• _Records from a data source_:
══════════
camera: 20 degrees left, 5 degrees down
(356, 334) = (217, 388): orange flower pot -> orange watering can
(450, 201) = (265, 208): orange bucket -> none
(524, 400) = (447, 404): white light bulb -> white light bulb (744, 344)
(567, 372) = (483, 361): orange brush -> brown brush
══════════
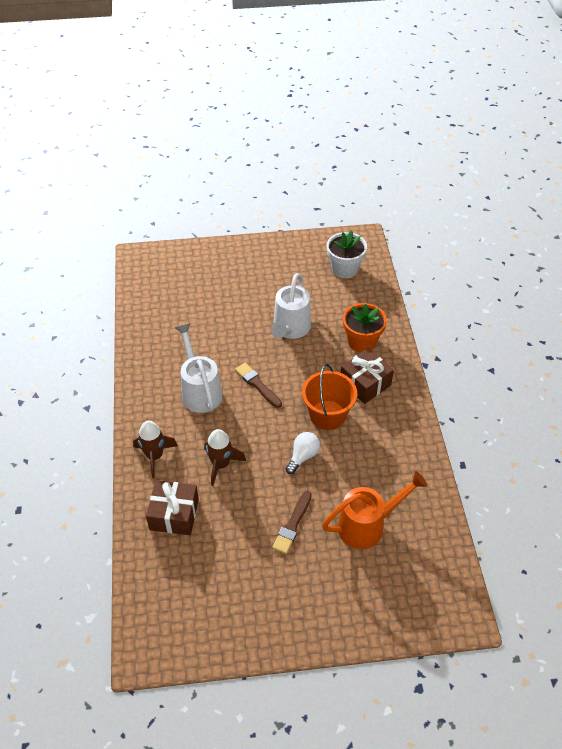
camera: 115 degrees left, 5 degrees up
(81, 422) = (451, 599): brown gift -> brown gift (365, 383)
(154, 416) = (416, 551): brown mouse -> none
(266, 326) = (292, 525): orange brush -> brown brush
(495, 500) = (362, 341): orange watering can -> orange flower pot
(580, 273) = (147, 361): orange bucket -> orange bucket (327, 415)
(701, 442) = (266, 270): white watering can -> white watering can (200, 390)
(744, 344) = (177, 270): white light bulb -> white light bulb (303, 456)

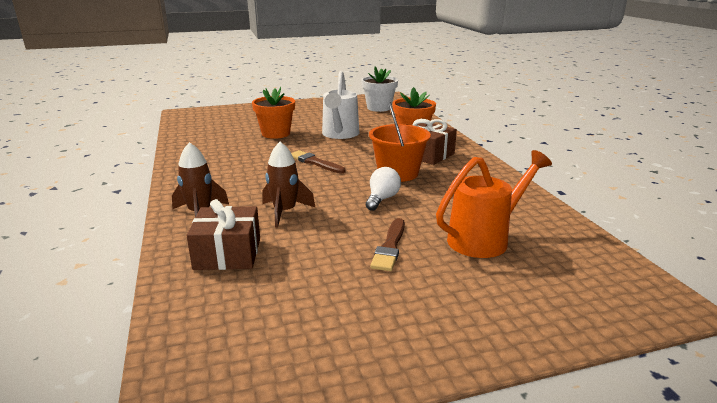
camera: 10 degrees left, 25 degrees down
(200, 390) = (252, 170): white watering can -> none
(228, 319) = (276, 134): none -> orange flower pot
══════════
• _TRY IT_:
Each line above that carries the string "bucket" has to be returned.

• _FINAL ANSWER_:
(450, 201) = (265, 208): orange bucket -> none
(580, 273) = (147, 361): orange bucket -> orange bucket (327, 415)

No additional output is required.